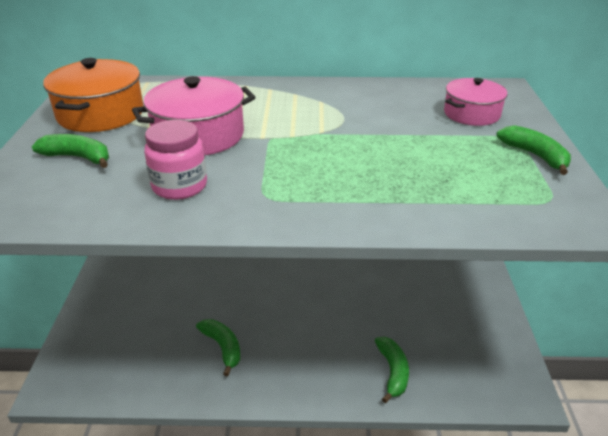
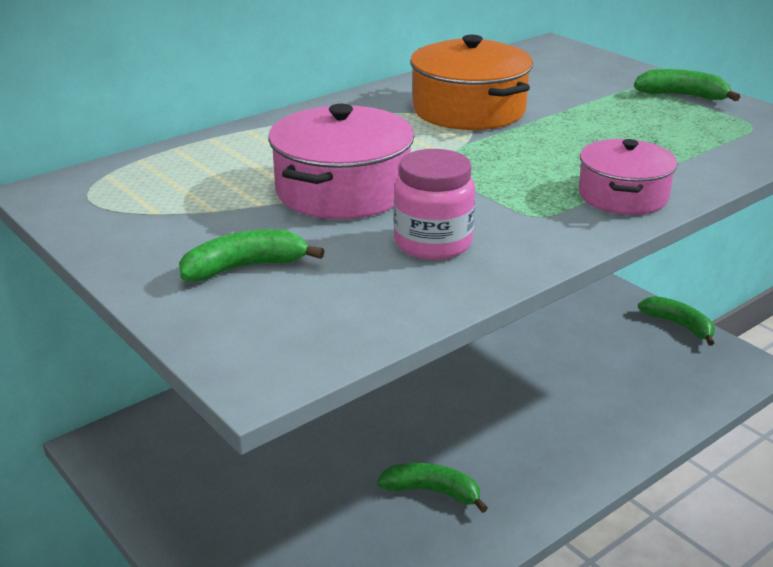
camera: 40 degrees left, 5 degrees down
(100, 114) = (159, 215): orange pot -> orange pot (469, 110)
(392, 372) = (626, 412): green banana -> green banana (679, 325)
(471, 114) = (569, 78): pink pot -> pink pot (623, 196)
########
◆ Task directions: Copy the listing word for word, excluding its pictures.

◆ Exercise result:
camera: 40 degrees left, 5 degrees down
(100, 114) = (159, 215): orange pot -> orange pot (469, 110)
(392, 372) = (626, 412): green banana -> green banana (679, 325)
(471, 114) = (569, 78): pink pot -> pink pot (623, 196)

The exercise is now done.